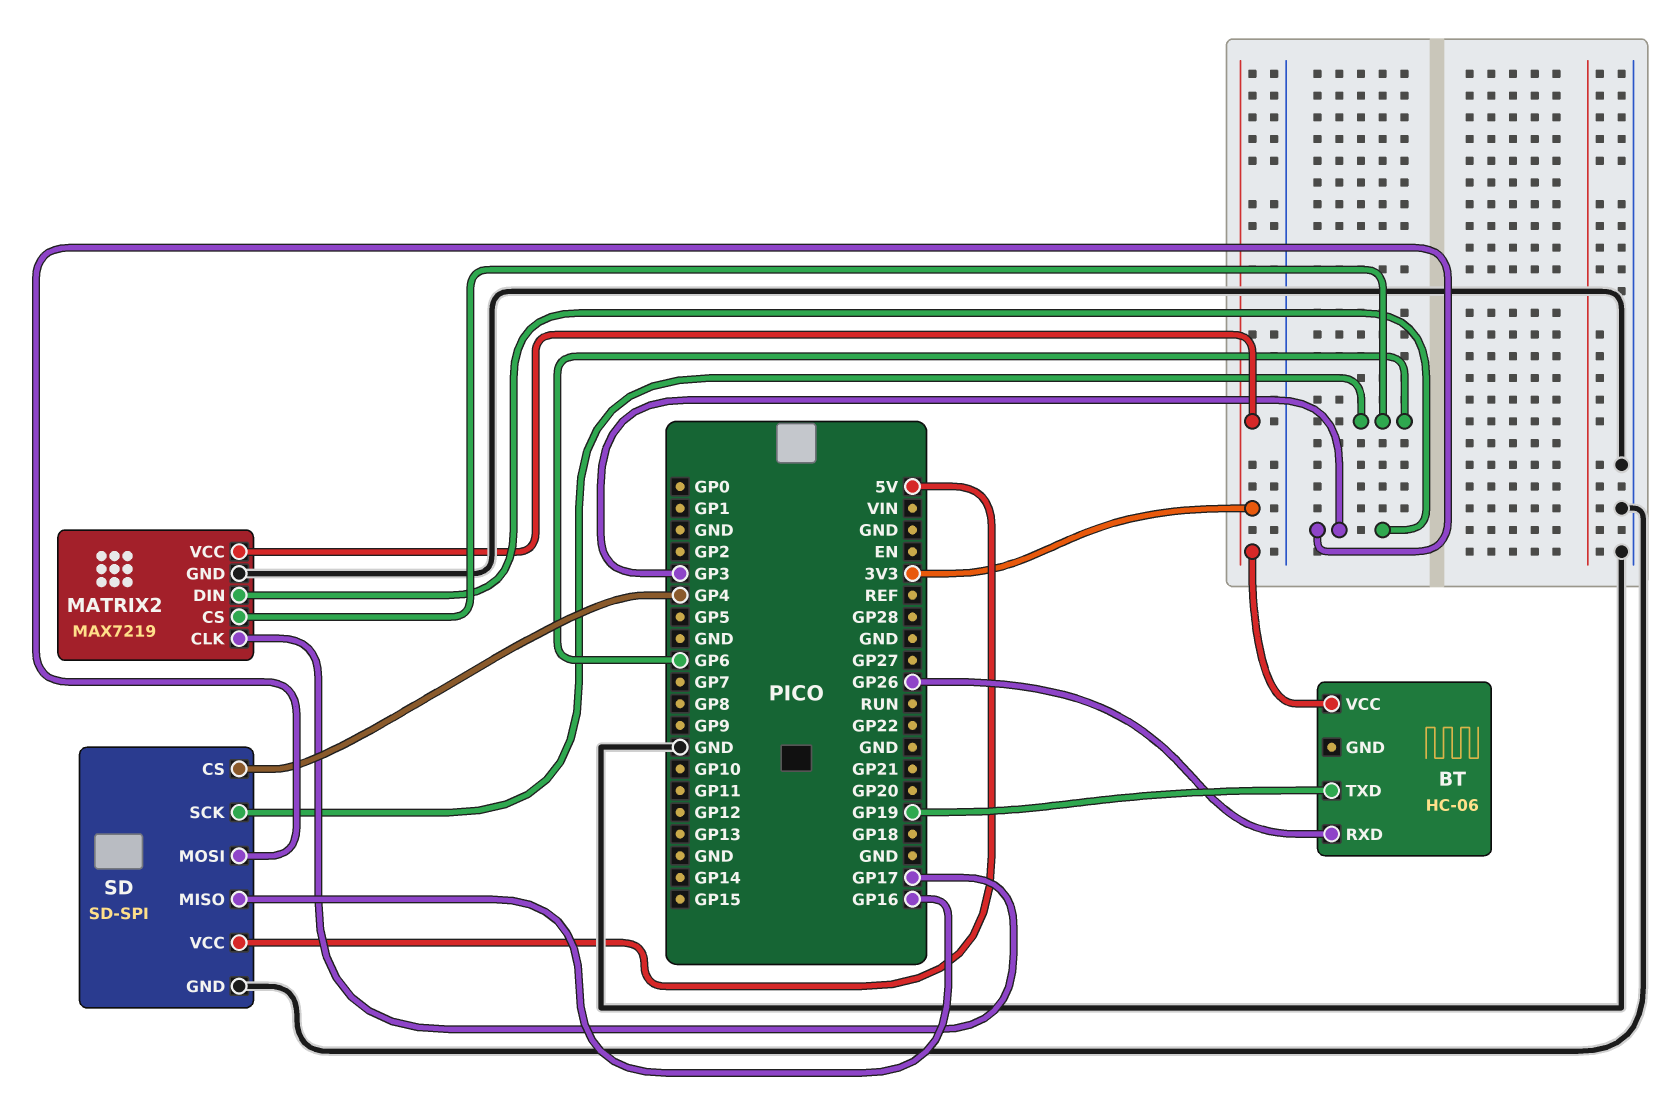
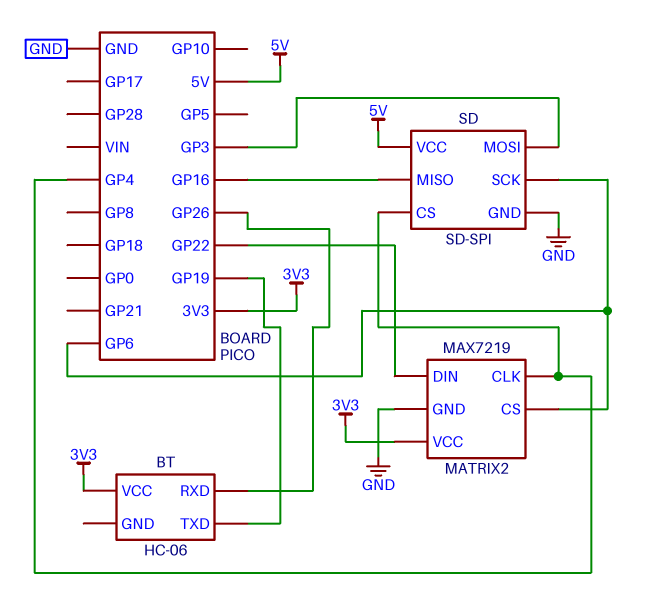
MATRIX2 pin CLK: GP17 -> GP4
MATRIX2 pin DIN: GP3 -> GP22

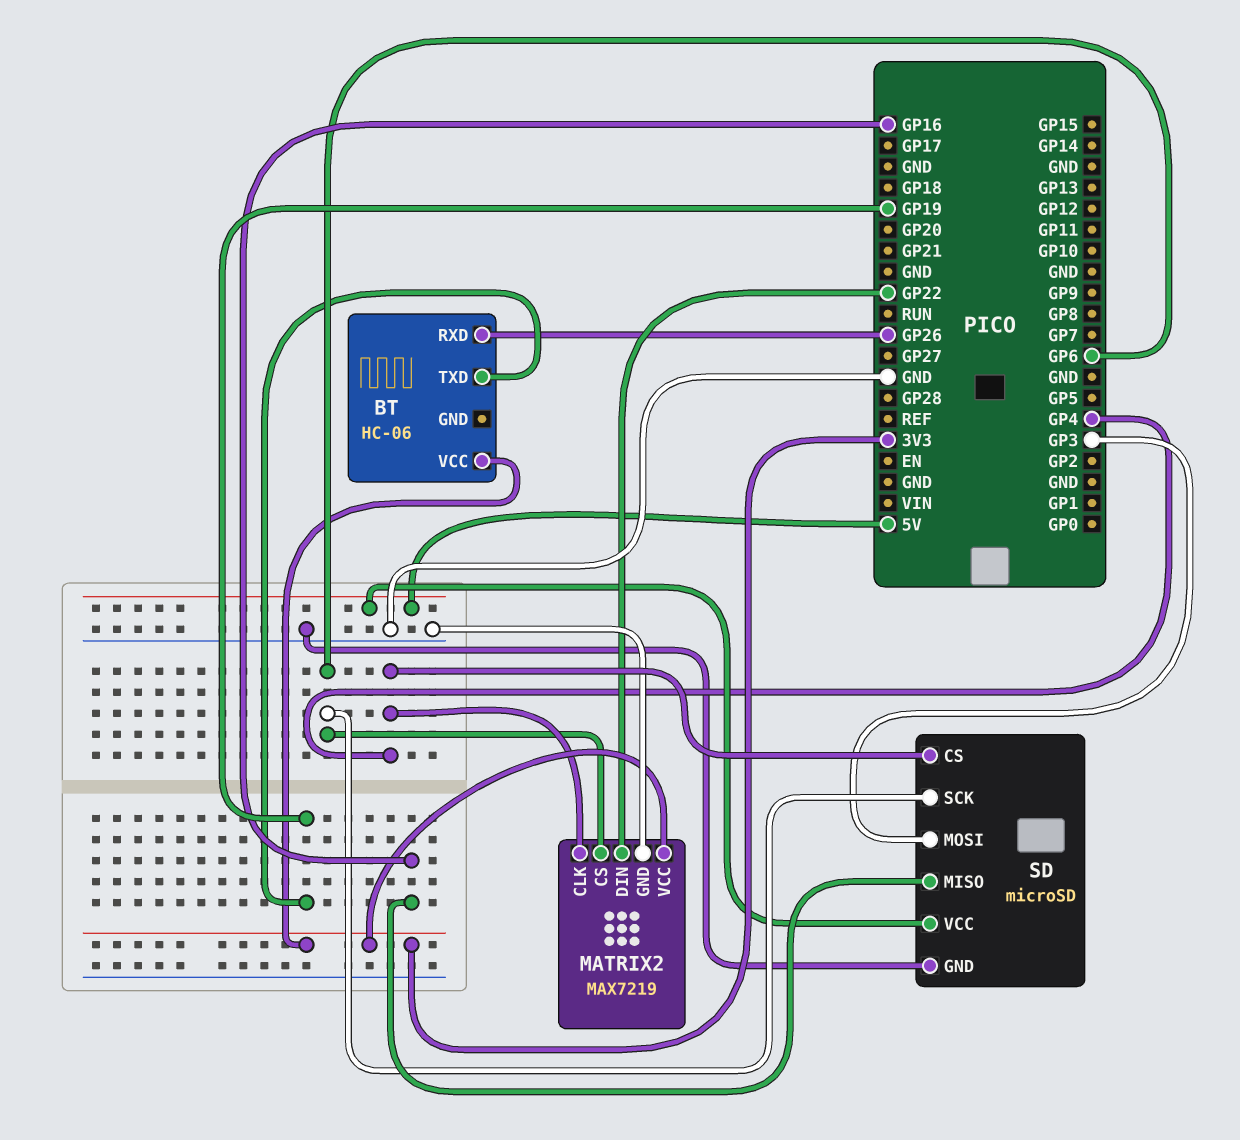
SD: SD-SPI -> microSD

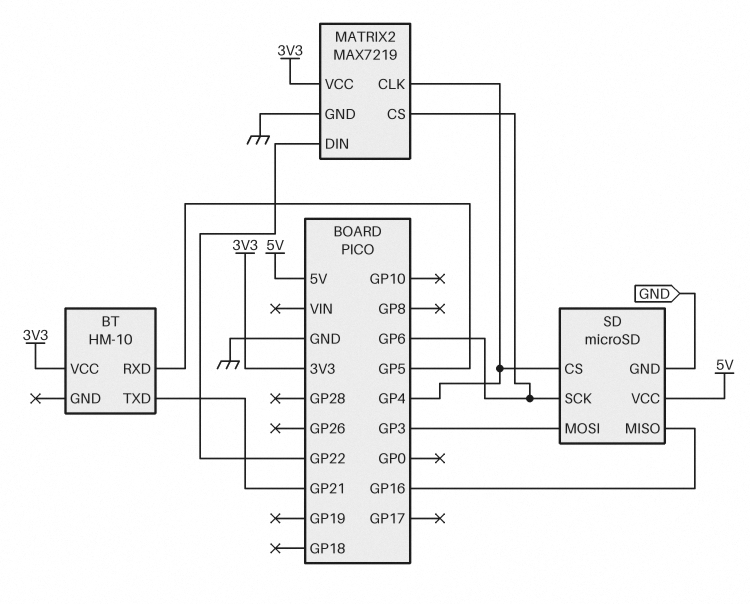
BT: HC-06 -> HM-10
BT pin RXD: GP26 -> GP5
BT pin TXD: GP19 -> GP21

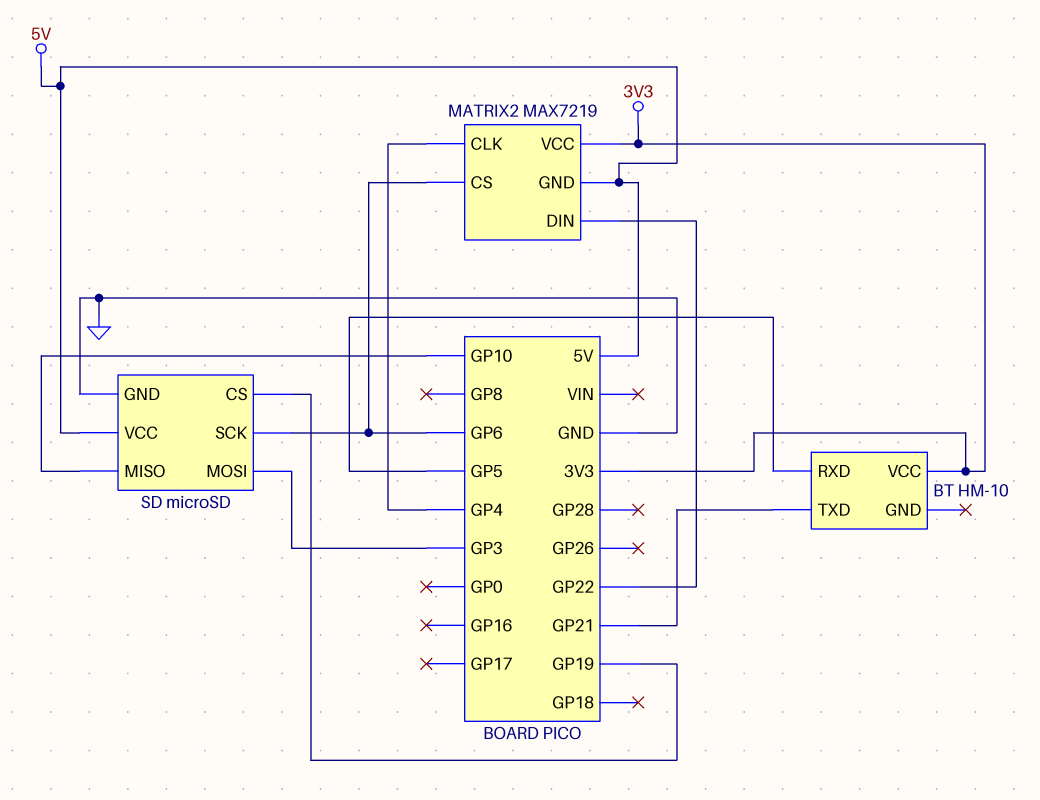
MATRIX2 pin GND: GND -> 5V
SD pin CS: GP4 -> GP19
SD pin MISO: GP16 -> GP10

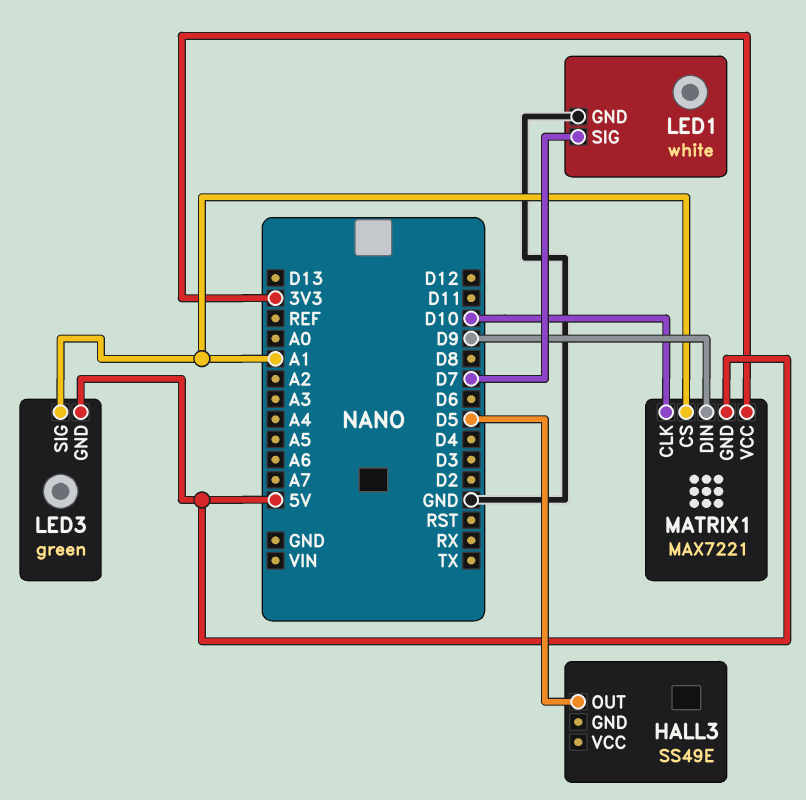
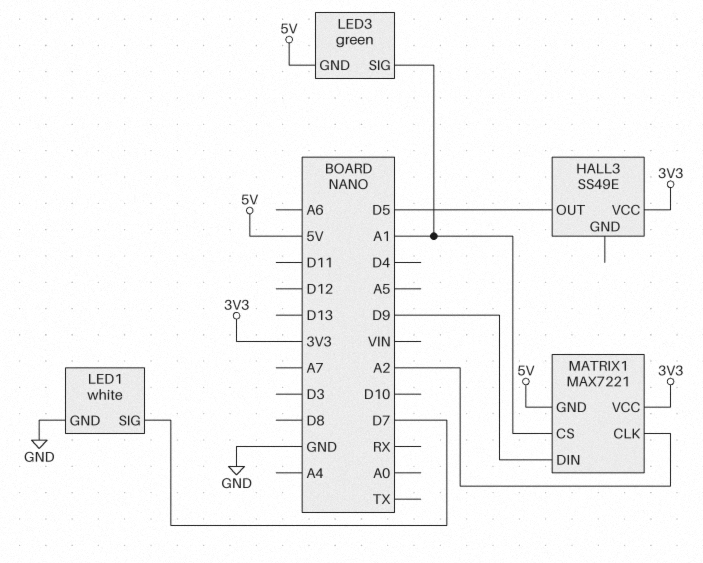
HALL3 pin VCC: none -> 3V3
MATRIX1 pin CLK: D10 -> A2

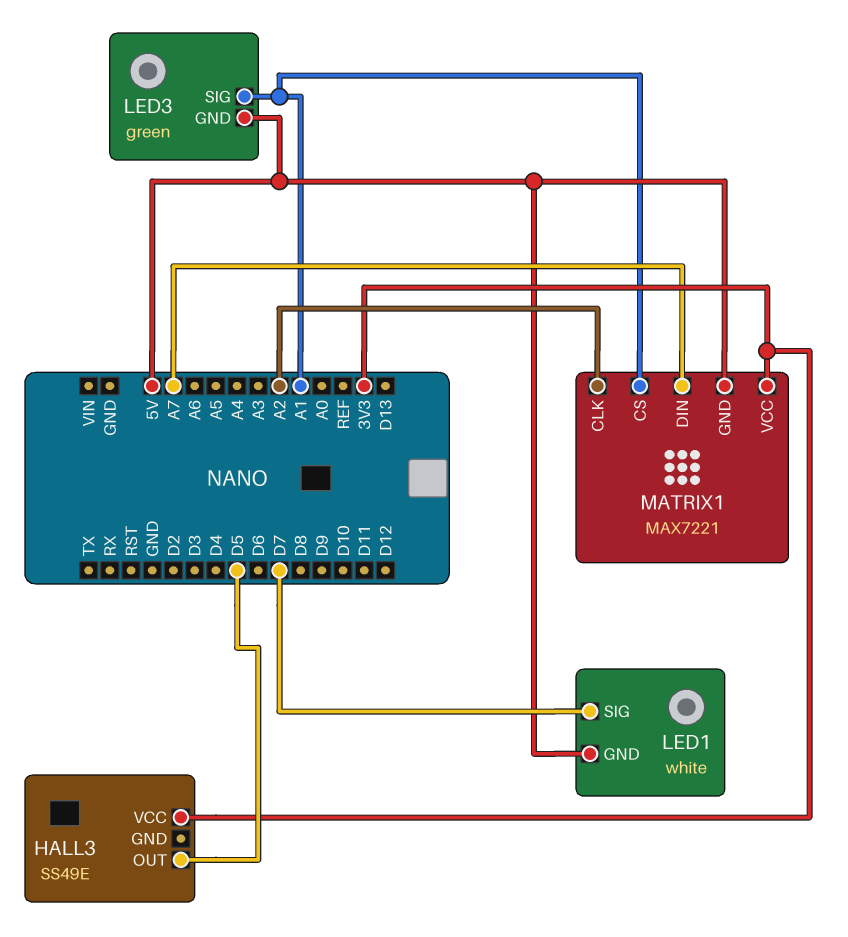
LED1 pin GND: GND -> 5V
MATRIX1 pin DIN: D9 -> A7

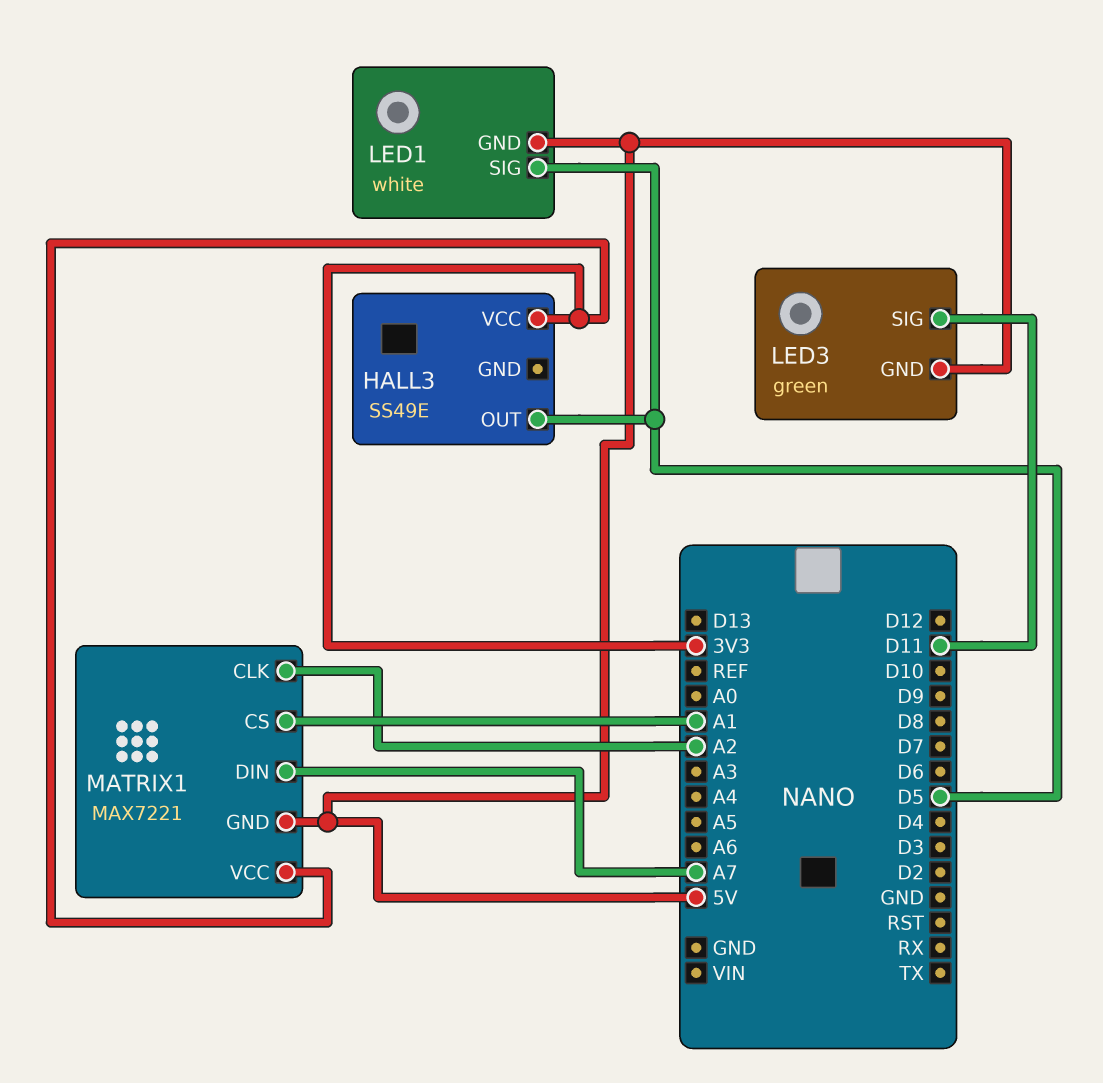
LED1 pin SIG: D7 -> D5
LED3 pin SIG: A1 -> D11

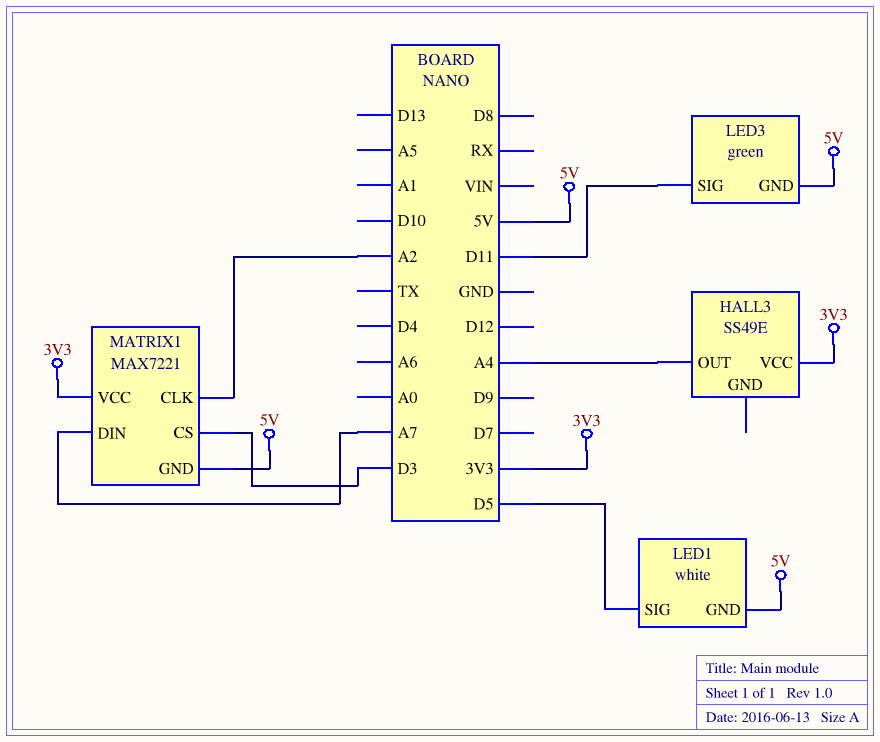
HALL3 pin OUT: D5 -> A4
MATRIX1 pin CS: A1 -> D3

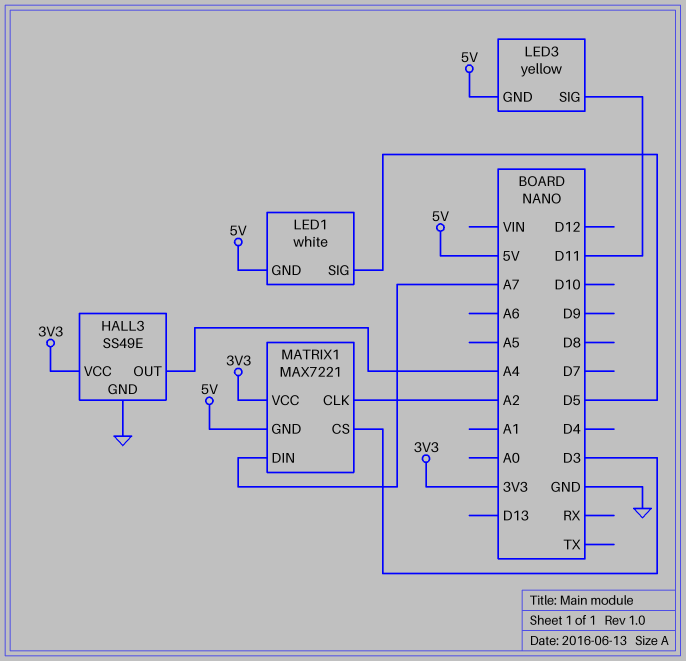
HALL3 pin GND: none -> GND
LED3: green -> yellow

• • • • • • •

• **EXERCISE GOAL**
Output exactly the lines from the one that has "LED1 pin GND: GND -> 5V" through the end of the data. Do not include pictures.

• **FINAL ANSWER**
LED1 pin GND: GND -> 5V
MATRIX1 pin DIN: D9 -> A7

LED1 pin SIG: D7 -> D5
LED3 pin SIG: A1 -> D11

HALL3 pin OUT: D5 -> A4
MATRIX1 pin CS: A1 -> D3

HALL3 pin GND: none -> GND
LED3: green -> yellow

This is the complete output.